#### Work request:
Whenever a line below includes "RELAY", add it to the tally, then give the total and nothing more.

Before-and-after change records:
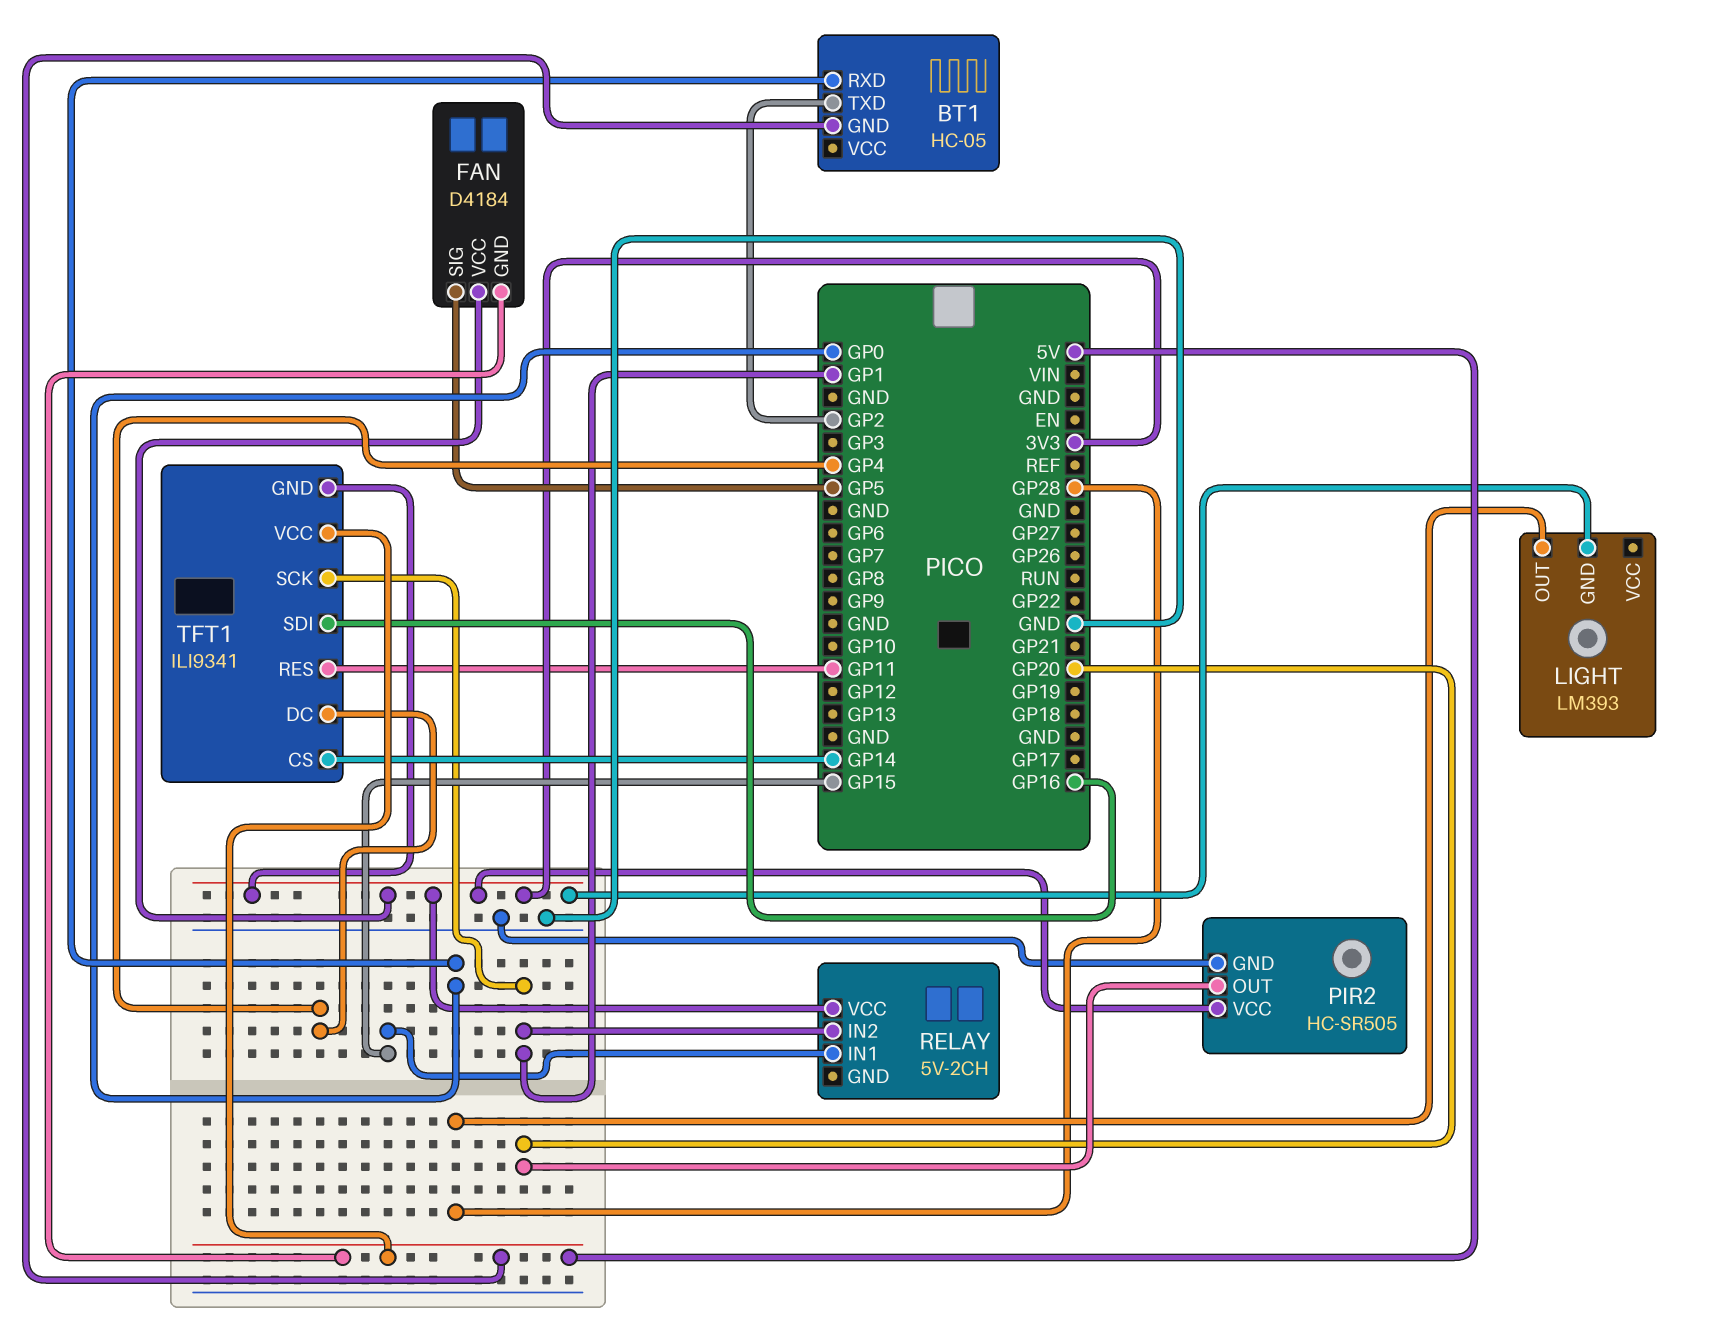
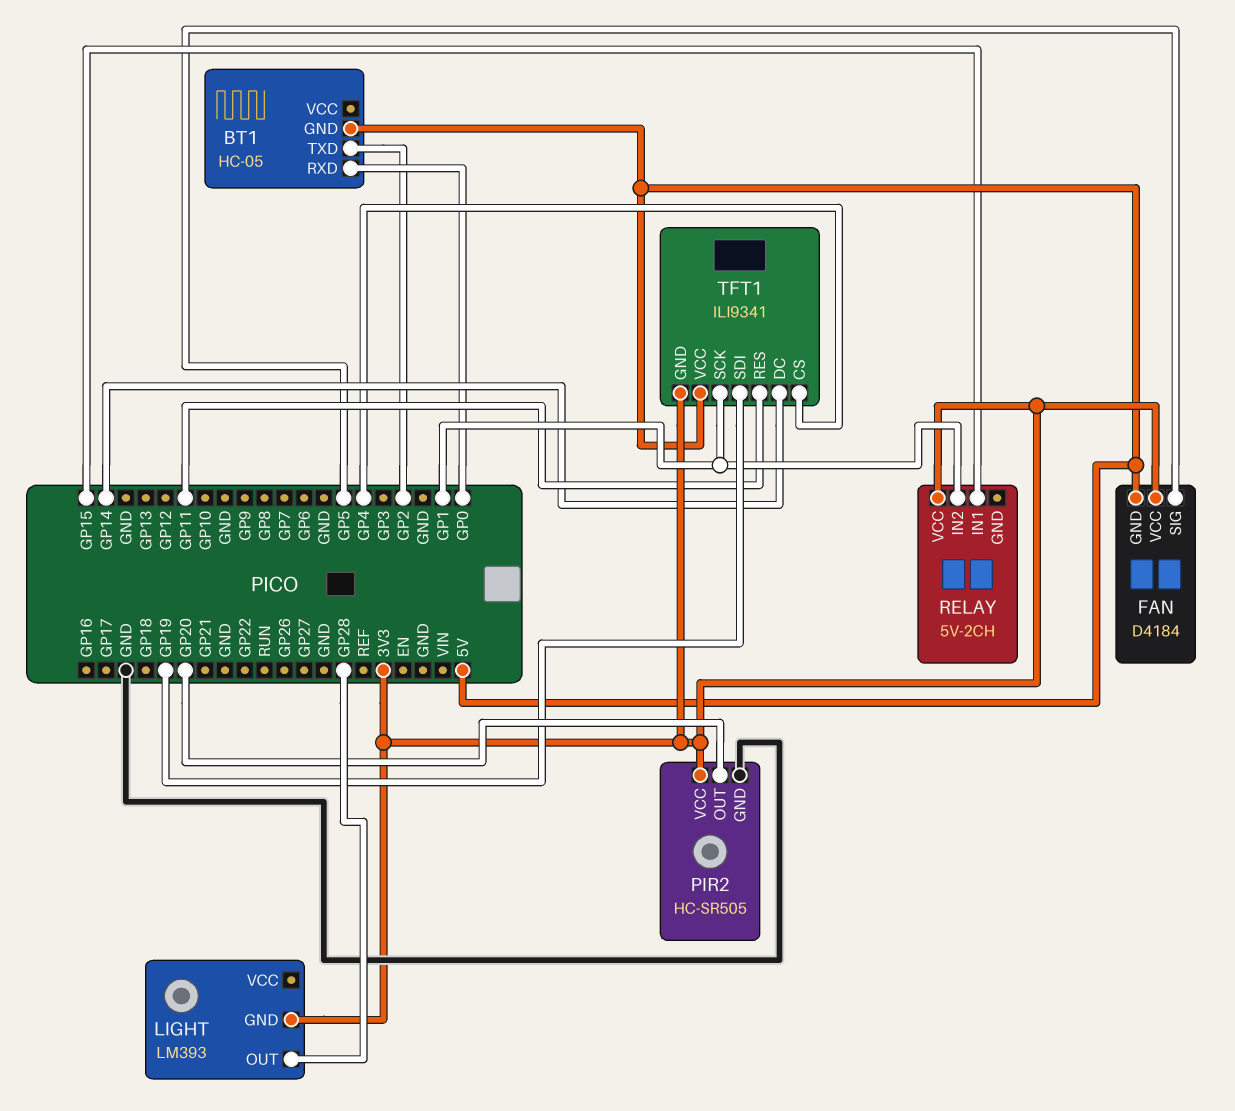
TFT1 pin CS: GP14 -> GP4
TFT1 pin DC: GP4 -> GP14
TFT1 pin SDI: GP16 -> GP19

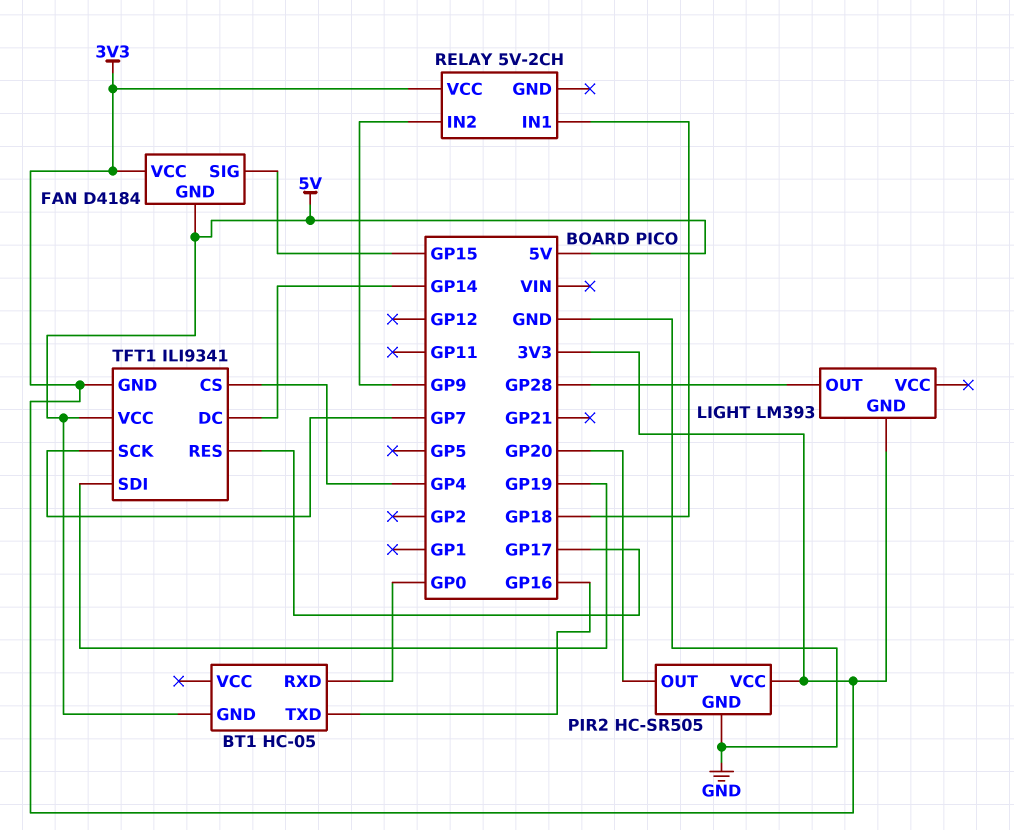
BT1 pin TXD: GP2 -> GP16
FAN pin SIG: GP5 -> GP15
RELAY pin IN1: GP15 -> GP18
RELAY pin IN2: GP1 -> GP9
TFT1 pin RES: GP11 -> GP17
TFT1 pin SCK: GP1 -> GP7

#### Answer space:
2